▸ What you are asked to do
From the entries that follow, reproduce exactly and only the lines from the line with "J3 pin 2: AGND -> 5V" to the line with "D4: diode 1N4004 (A PWM, K AGND) -> none", endpoints included.

Records from a collection:
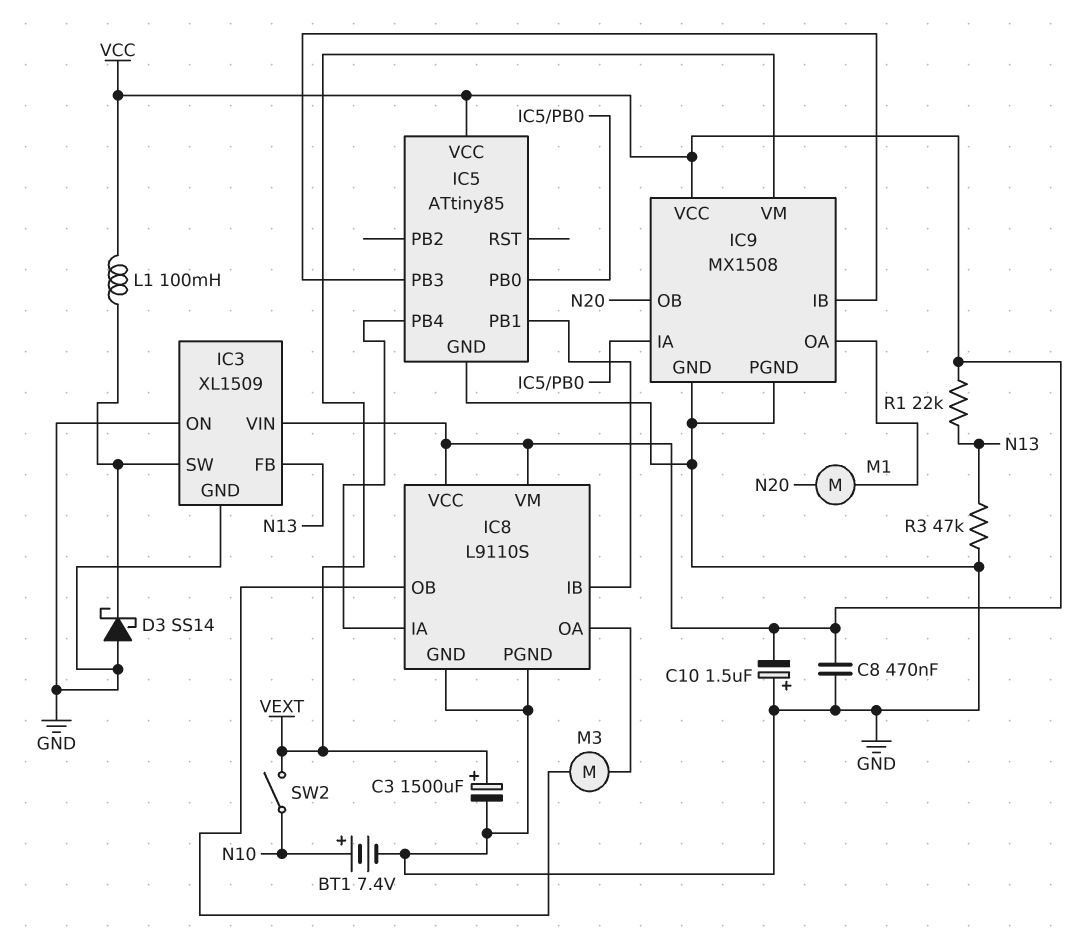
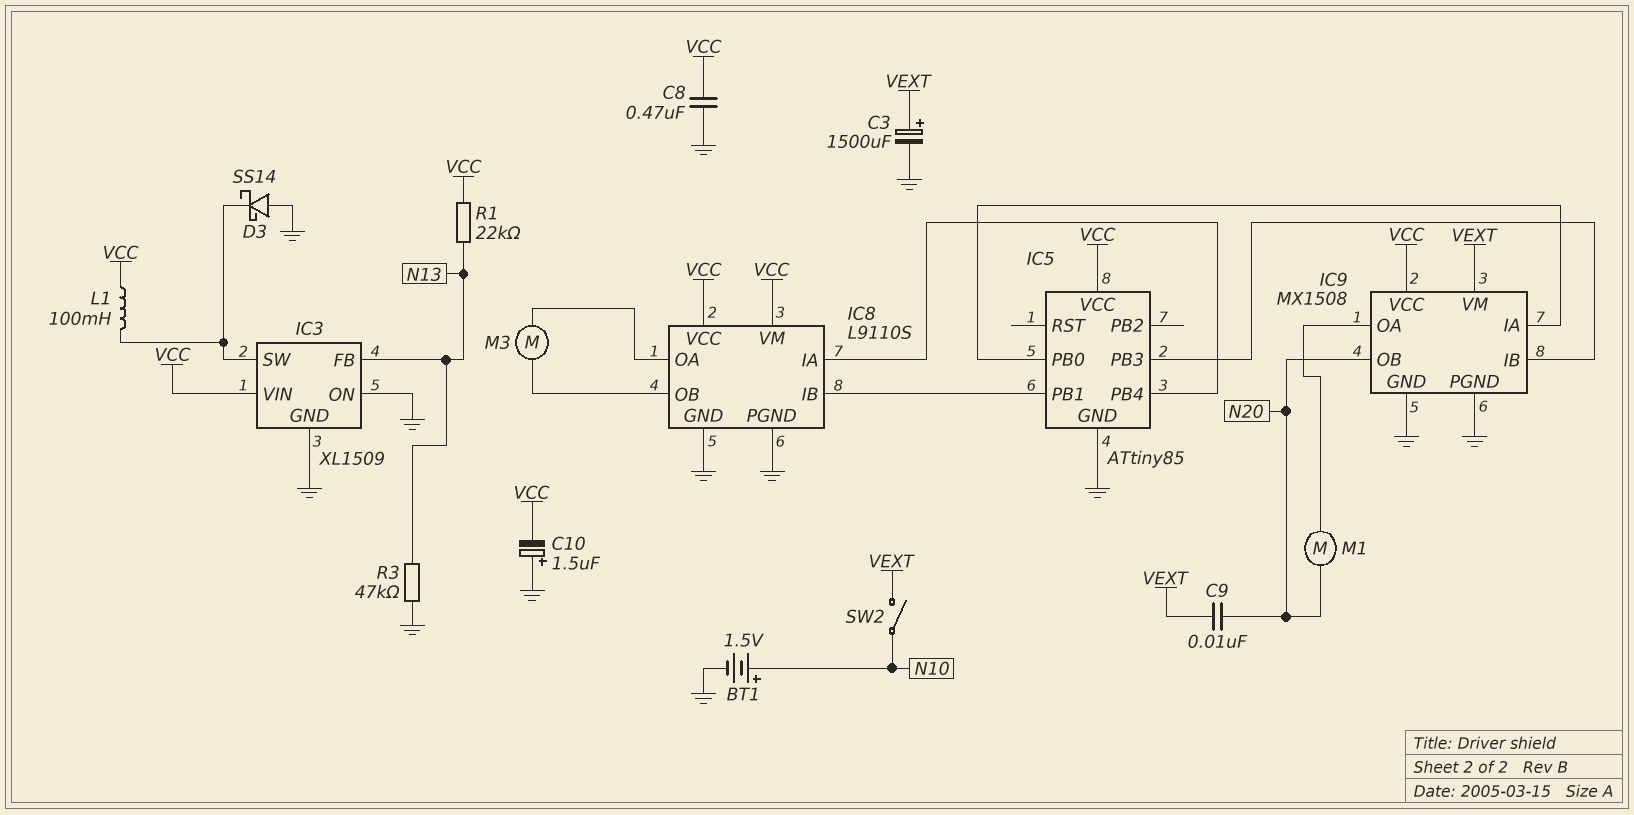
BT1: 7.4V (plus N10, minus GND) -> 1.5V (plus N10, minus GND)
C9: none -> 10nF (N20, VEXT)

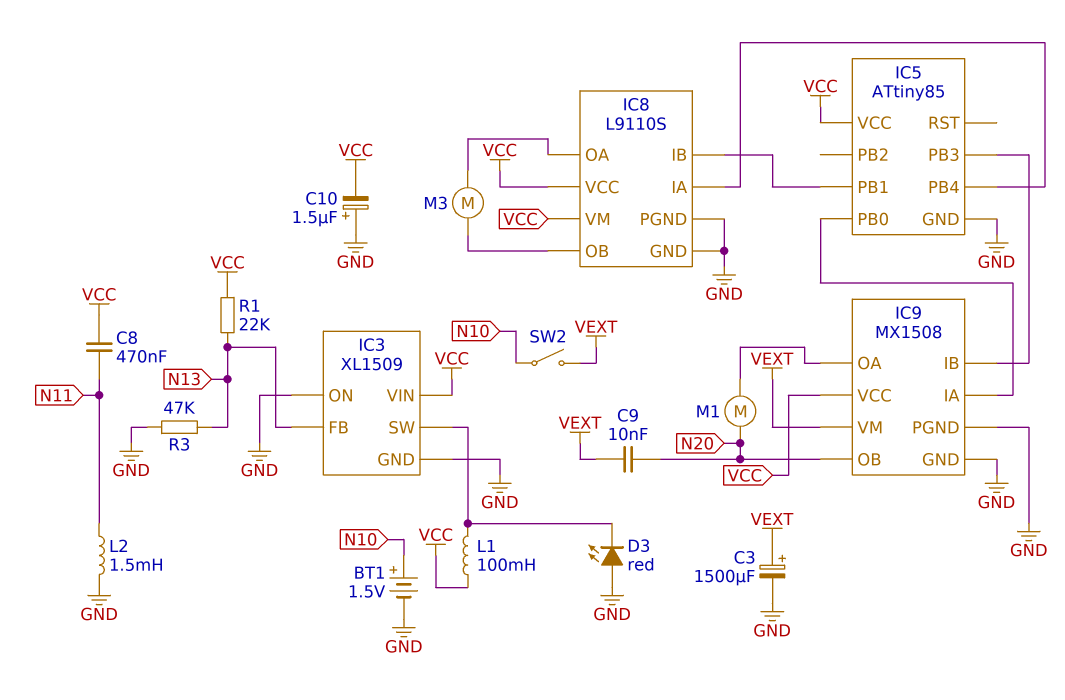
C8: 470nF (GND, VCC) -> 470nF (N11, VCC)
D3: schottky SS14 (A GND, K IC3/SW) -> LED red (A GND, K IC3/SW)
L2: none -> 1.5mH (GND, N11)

==

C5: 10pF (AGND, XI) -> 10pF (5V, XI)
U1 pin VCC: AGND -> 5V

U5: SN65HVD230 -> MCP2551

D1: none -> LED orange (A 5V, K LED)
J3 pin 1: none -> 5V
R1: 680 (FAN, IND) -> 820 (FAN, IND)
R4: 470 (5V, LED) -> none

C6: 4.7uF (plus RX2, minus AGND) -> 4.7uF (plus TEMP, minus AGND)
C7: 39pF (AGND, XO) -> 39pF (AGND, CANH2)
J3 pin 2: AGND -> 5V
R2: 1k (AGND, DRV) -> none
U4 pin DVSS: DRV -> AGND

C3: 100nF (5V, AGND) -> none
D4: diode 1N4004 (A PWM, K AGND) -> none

▸ Reply to the exercise
J3 pin 2: AGND -> 5V
R2: 1k (AGND, DRV) -> none
U4 pin DVSS: DRV -> AGND

C3: 100nF (5V, AGND) -> none
D4: diode 1N4004 (A PWM, K AGND) -> none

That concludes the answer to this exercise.